== Data excerpt ==

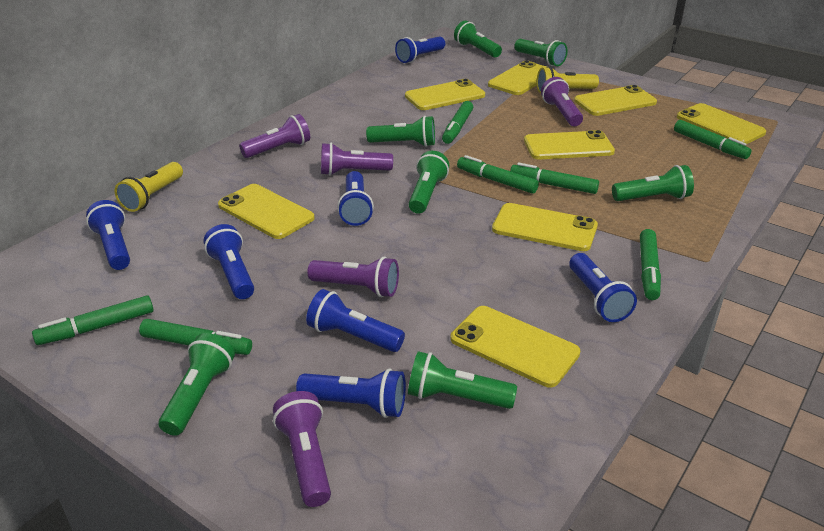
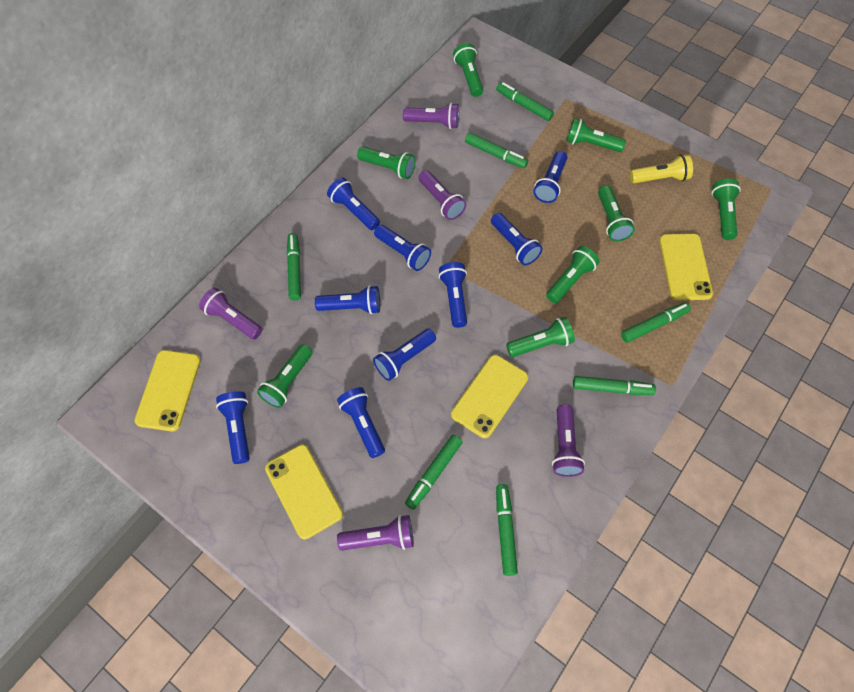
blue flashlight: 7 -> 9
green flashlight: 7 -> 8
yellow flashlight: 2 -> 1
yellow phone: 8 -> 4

===

All that the answer may hold is the lines from the one with "green flashlight: 7 -> 8" through the end of the data, set down exactly as they appear.

**Answer space**
green flashlight: 7 -> 8
yellow flashlight: 2 -> 1
yellow phone: 8 -> 4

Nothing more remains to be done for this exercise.